WHAT TO WORK ON: Copy the data from its first line through the line containing "0: (181, 353)", requests included. Scale each coordinate in the answers by 2.25, rounding to whole numbers with halves going up.

# START OF INPUT

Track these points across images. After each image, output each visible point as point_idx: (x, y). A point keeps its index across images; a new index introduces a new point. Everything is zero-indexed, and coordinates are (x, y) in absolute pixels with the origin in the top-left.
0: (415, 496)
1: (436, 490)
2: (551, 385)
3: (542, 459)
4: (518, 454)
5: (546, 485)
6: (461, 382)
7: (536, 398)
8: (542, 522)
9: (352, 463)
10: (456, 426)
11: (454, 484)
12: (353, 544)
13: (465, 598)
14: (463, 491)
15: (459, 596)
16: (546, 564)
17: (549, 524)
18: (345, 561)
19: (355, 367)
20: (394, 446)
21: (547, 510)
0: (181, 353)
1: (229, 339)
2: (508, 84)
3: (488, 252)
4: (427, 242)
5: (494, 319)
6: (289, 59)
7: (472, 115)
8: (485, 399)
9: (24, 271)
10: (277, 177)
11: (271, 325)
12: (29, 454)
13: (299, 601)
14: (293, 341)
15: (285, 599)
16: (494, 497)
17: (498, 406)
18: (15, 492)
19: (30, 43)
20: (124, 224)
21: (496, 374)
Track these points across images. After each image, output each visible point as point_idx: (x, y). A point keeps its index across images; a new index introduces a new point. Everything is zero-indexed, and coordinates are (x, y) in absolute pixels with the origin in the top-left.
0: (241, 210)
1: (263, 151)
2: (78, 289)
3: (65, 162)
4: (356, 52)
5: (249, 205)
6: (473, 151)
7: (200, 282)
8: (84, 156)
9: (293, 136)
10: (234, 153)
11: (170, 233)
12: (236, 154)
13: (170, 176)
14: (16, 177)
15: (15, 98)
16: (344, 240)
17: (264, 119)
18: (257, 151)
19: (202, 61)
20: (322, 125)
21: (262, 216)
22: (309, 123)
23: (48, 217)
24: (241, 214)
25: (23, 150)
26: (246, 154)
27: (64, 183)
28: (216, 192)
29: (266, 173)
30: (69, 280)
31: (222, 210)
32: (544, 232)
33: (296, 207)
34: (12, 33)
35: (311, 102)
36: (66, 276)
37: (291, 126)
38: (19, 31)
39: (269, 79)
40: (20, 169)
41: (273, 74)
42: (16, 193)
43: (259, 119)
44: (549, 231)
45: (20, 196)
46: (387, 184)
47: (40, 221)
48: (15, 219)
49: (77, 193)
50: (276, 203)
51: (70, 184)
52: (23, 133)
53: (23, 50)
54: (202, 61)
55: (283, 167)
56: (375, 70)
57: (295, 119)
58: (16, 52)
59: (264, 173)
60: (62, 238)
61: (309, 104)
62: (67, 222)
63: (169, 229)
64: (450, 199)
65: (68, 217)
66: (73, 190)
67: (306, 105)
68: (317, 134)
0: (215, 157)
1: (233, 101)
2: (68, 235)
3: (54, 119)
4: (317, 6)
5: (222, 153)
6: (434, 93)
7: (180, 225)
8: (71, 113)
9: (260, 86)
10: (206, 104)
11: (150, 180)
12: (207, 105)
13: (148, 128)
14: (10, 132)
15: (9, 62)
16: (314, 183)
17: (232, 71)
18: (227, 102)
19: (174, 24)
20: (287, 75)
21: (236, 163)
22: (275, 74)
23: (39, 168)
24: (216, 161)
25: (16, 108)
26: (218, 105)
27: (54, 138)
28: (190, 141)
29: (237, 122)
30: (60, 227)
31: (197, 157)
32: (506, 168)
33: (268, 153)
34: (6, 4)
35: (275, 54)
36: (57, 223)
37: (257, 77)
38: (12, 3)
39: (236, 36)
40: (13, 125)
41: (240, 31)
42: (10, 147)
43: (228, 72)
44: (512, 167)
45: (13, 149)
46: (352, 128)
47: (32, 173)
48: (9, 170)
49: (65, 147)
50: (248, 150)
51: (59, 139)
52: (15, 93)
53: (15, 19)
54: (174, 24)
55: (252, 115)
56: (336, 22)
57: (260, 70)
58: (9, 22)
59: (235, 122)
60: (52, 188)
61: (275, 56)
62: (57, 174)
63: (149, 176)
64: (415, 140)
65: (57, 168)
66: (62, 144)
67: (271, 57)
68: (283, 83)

# END OF INPUT

RESULT:
Track these points across images. After each image, output each visible point as point_idx: (x, y). A point keeps its index across images; a new index introduces a new point. Everything is zero-indexed, and coordinates are (x, y) in absolute pixels with the origin in the top-left.
0: (415, 496)
1: (436, 490)
2: (551, 385)
3: (542, 459)
4: (518, 454)
5: (546, 485)
6: (461, 382)
7: (536, 398)
8: (542, 522)
9: (352, 463)
10: (456, 426)
11: (454, 484)
12: (353, 544)
13: (465, 598)
14: (463, 491)
15: (459, 596)
16: (546, 564)
17: (549, 524)
18: (345, 561)
19: (355, 367)
20: (394, 446)
21: (547, 510)
0: (407, 794)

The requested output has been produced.